Coordinate-based object records
○ ○ ○

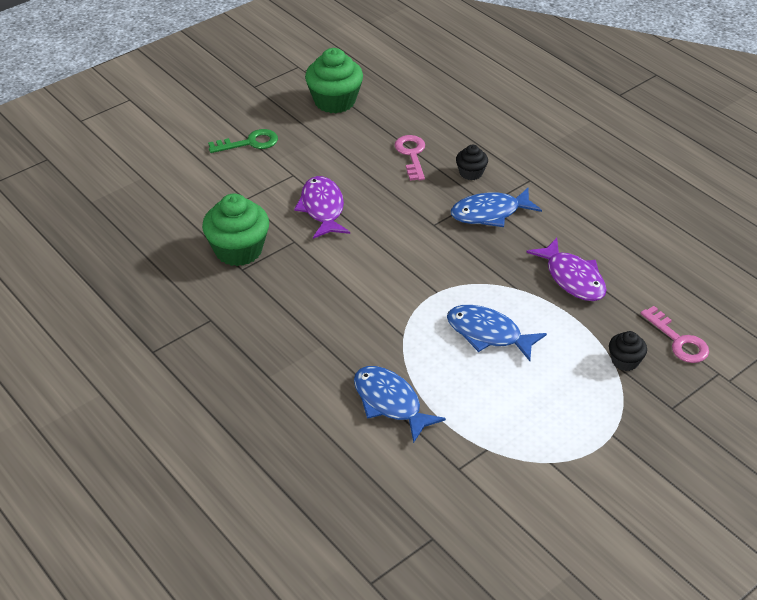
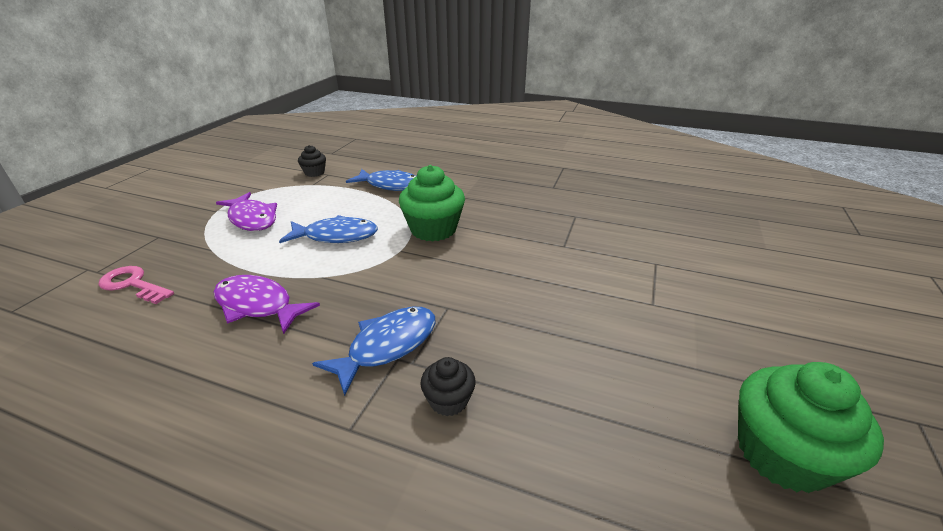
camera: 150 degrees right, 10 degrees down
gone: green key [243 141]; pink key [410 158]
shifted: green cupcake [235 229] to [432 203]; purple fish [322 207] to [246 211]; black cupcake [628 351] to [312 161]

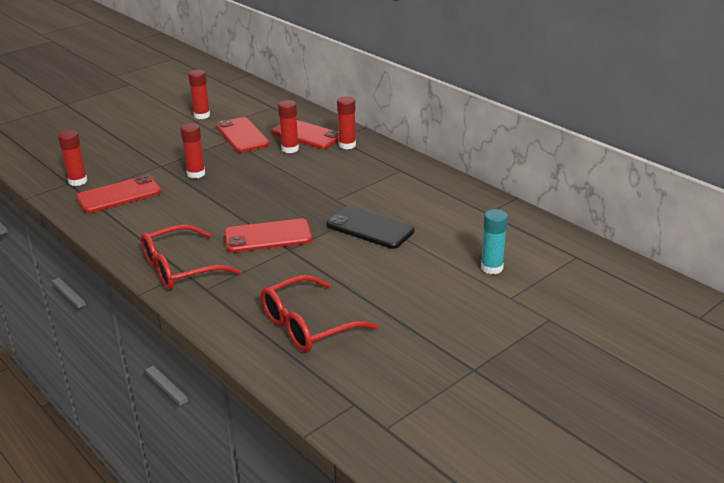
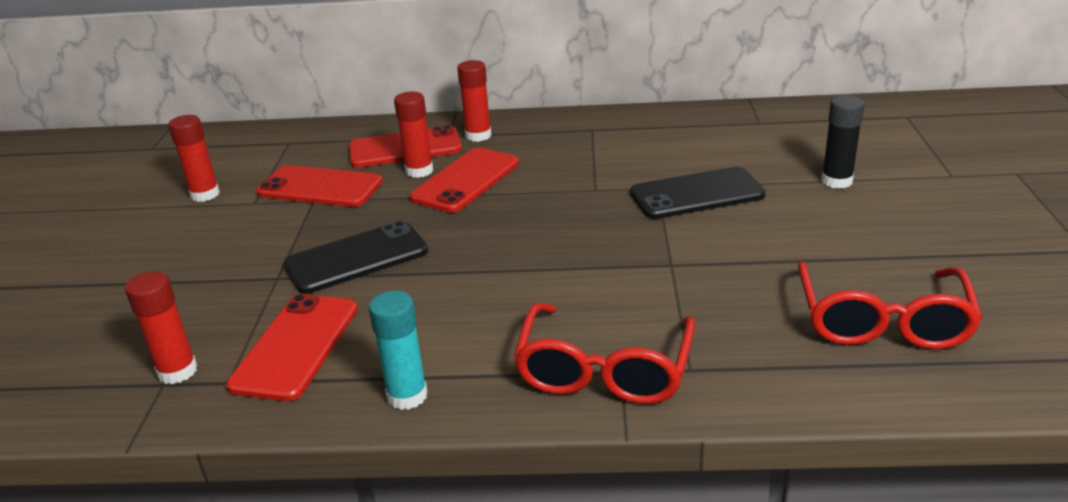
camera: 45 degrees left, 0 degrees up
new: black glue stick [843 142]
shifted: red phone [268 235] to [464 180]; turquoise glue stick [494 241] to [398 350]
swapped: red glue stick [192 151] to black phone [356 257]

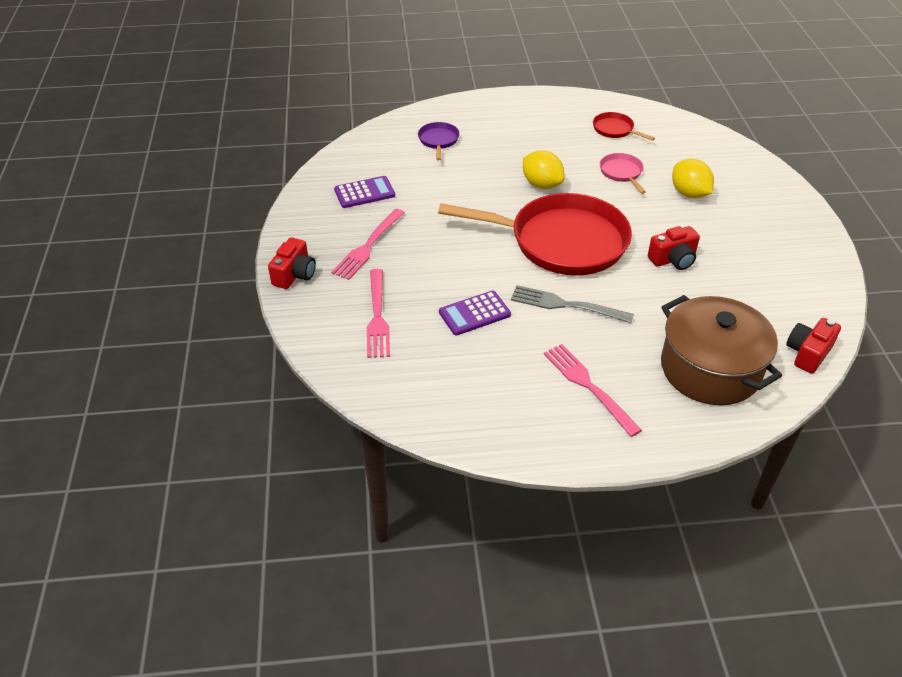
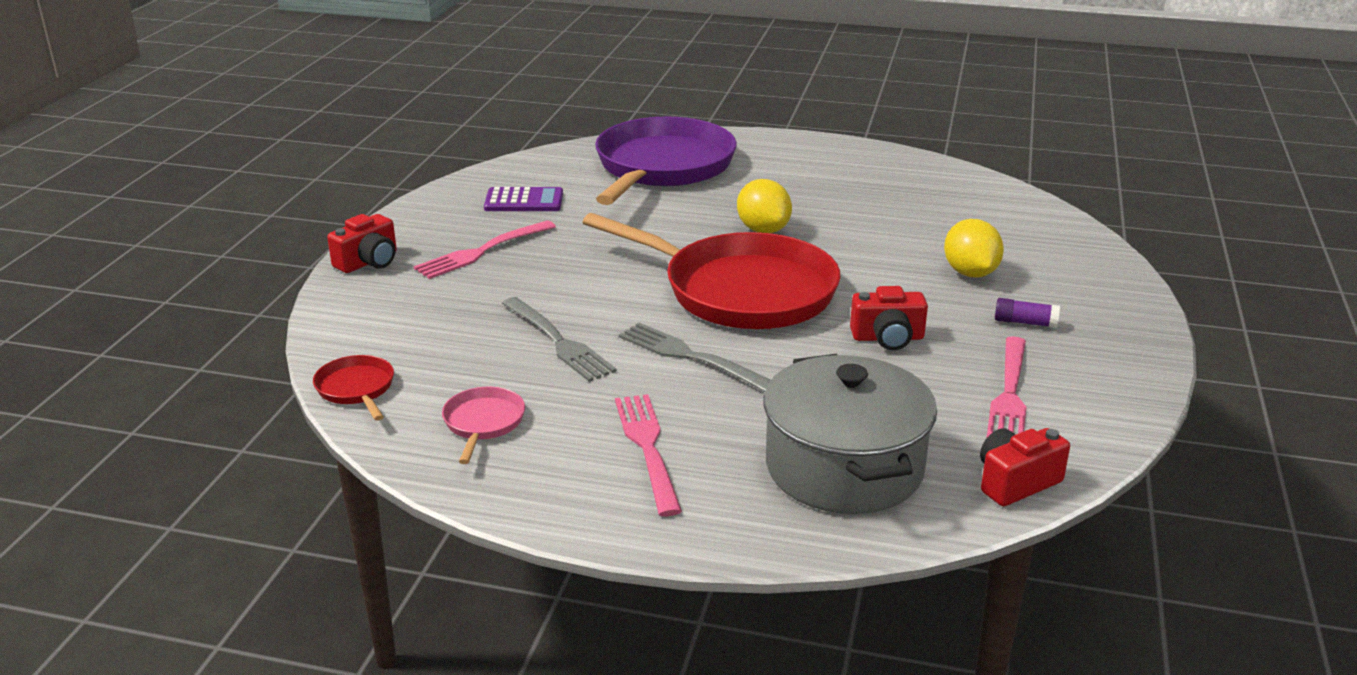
camera: 20 degrees right, 15 degrees down
new: purple glue stick [1027 313]
shifted: pink fork [378 313] to [1006 386]; red pan [624 126] to [353 388]; pink pan [623 173] to [483 425]
swapped: purple calculator [475 313] to grey fork [559 339]
repainted: brown pot [721 350] to grey pot [850 434]
scaled: purple pan [439 141] = [666 160] x2.44

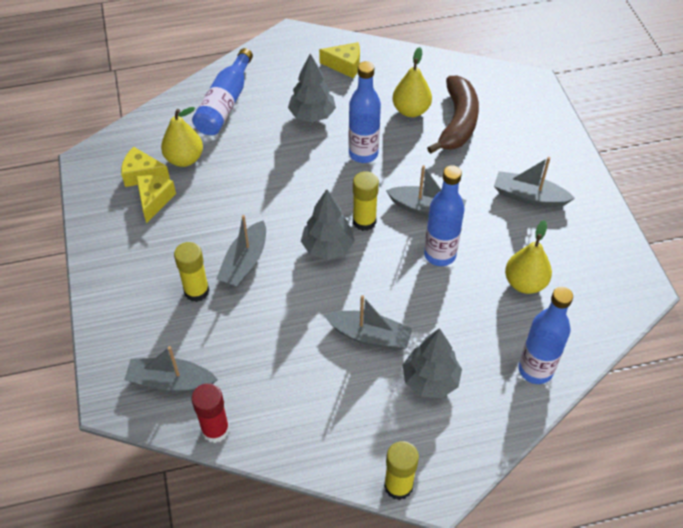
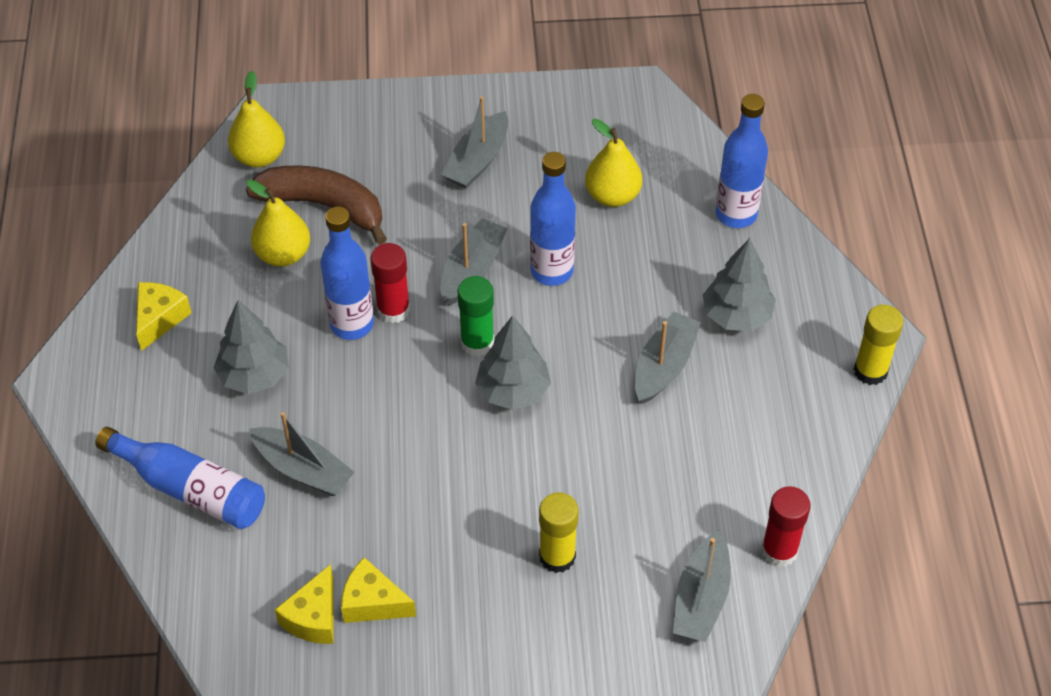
camera: 80 degrees left, 0 degrees up
new: red glue stick [390 283]
shifted: yellow pear [182 137] to [256 119]; grey boat [241 251] to [302 454]
repainted: yellow glue stick [366 201] to green glue stick [476 316]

○ ○ ○

Only lines holding the string "shifted" are wanted; gather each one from the entries above.

§ Output below:
shifted: green cupcake [235 229] to [432 203]; purple fish [322 207] to [246 211]; black cupcake [628 351] to [312 161]
shifted: red phone [268 235] to [464 180]; turquoise glue stick [494 241] to [398 350]
shifted: pink fork [378 313] to [1006 386]; red pan [624 126] to [353 388]; pink pan [623 173] to [483 425]
shifted: yellow pear [182 137] to [256 119]; grey boat [241 251] to [302 454]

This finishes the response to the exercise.